## Job
Across the listing below, count every line where the string "fork" appears, then give only the count.

## Data shown

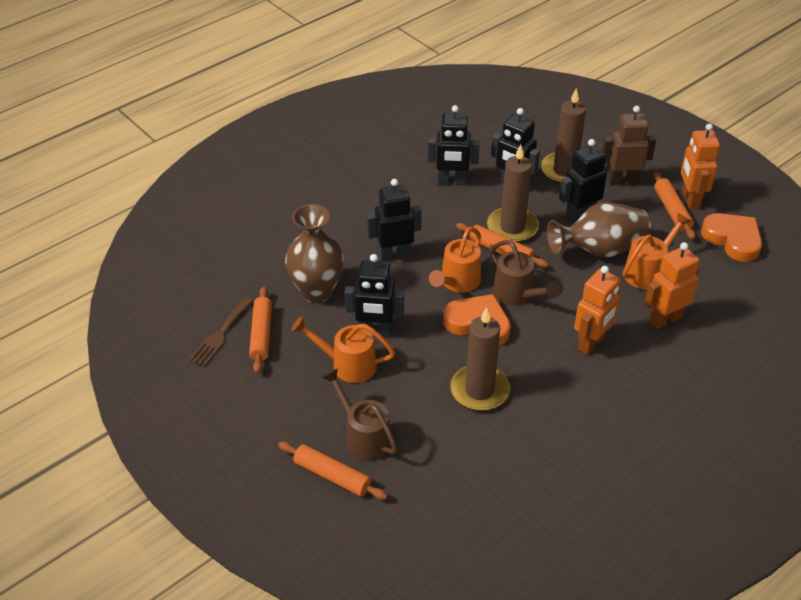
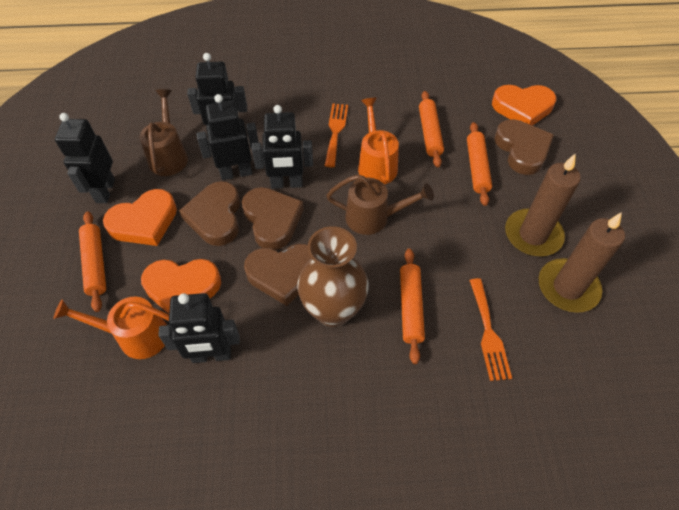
brown candle: [450,307,510,411] [487,144,539,242] [541,88,586,184] = 3 -> [505,154,581,256] [539,212,625,313] = 2
brown fork: [189,297,254,367] = 1 -> none = 0
brown heart: none = 0 -> [179,181,240,246] [242,187,304,250] [244,244,311,306] [494,119,554,175] = 4
brown robot: [602,106,656,185] = 1 -> none = 0
brown vase: [285,204,344,303] [547,202,651,258] = 2 -> [297,226,369,327] = 1
orange fork: none = 0 -> [324,103,348,168] [469,278,512,381] = 2
orange heart: [443,294,511,346] [701,213,762,262] = 2 -> [103,189,177,246] [141,259,221,314] [492,85,556,126] = 3
orange robot: [574,266,621,355] [645,242,700,329] [681,123,720,209] = 3 -> none = 0
orange watering can: [291,316,395,383] [429,227,481,293] [623,213,691,289] = 3 -> [54,297,169,359] [358,98,399,184] = 2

## Exercise solution
2